--- Your assignment ---
Among the lines of the material below, count those holding "moved". Report the number by itself.

--- Given data ---
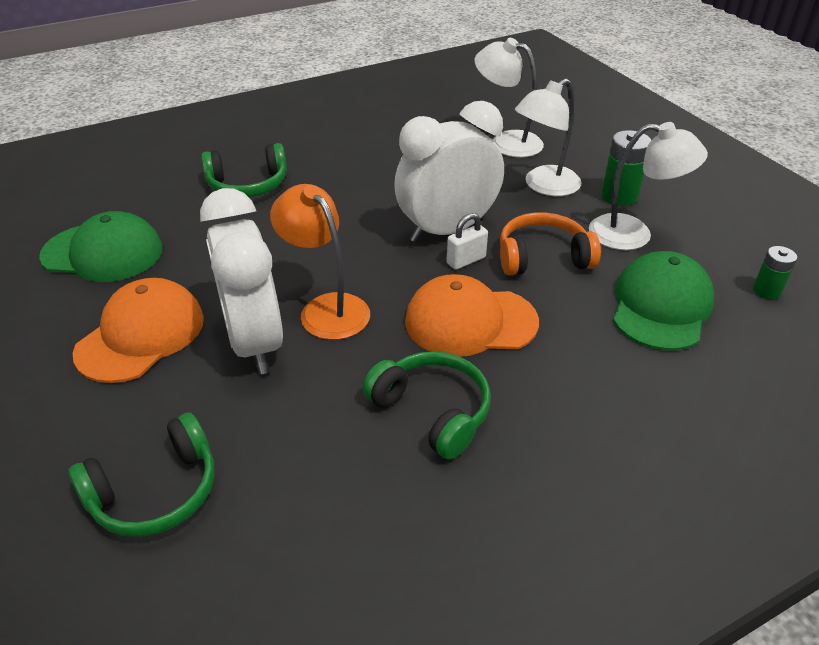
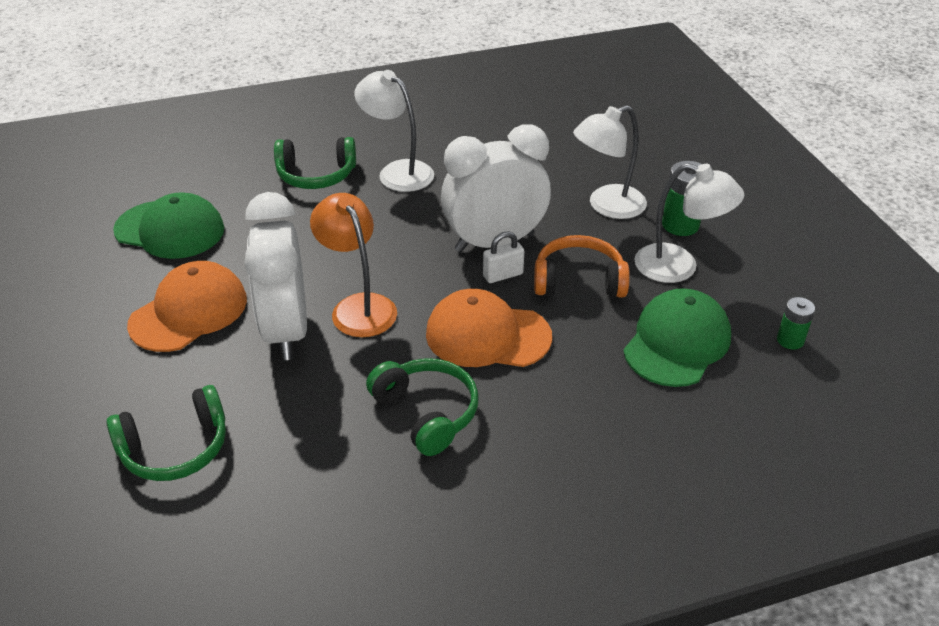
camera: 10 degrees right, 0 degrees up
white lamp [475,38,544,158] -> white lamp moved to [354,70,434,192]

...

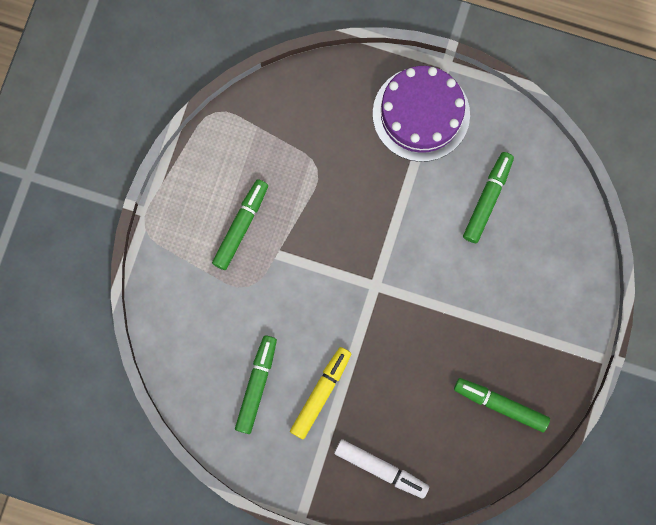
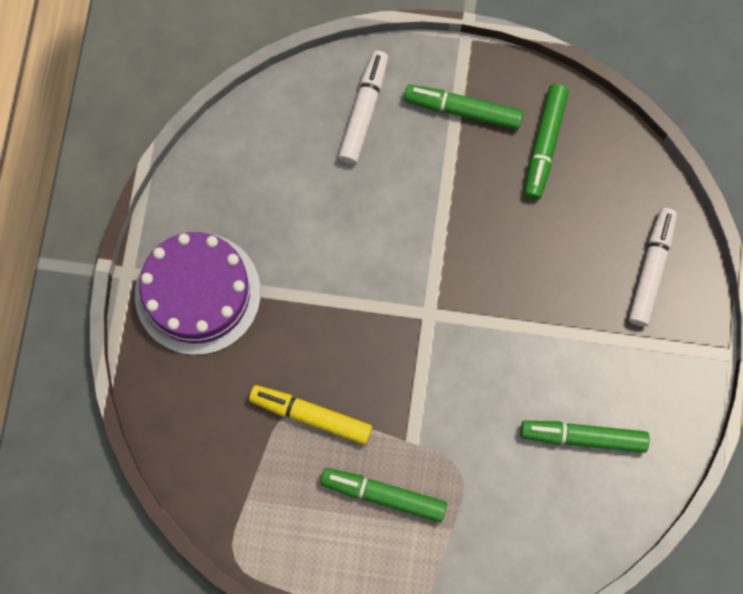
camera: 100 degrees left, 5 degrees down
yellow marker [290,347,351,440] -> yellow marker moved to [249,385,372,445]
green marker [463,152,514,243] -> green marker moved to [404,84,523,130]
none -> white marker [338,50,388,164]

* * *

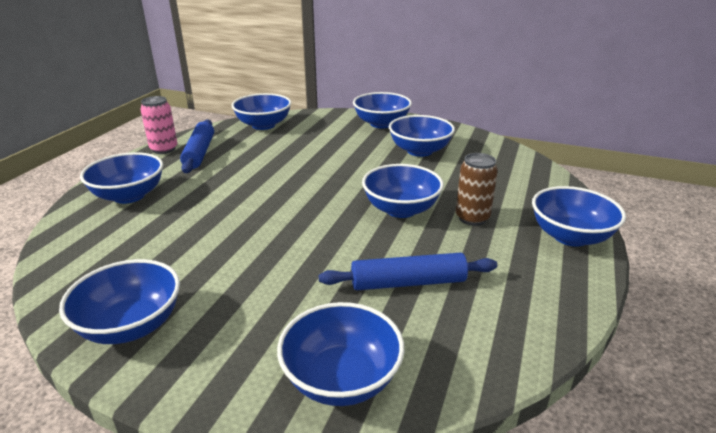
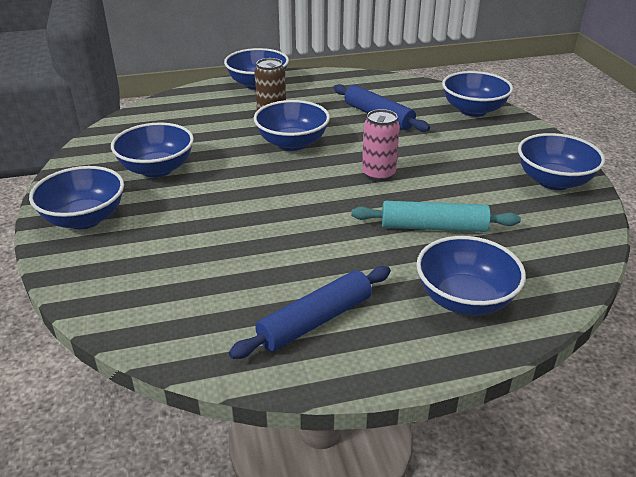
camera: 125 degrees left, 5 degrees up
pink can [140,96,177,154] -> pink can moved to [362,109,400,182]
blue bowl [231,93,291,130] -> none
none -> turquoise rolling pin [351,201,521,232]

--- Exercise result ---
4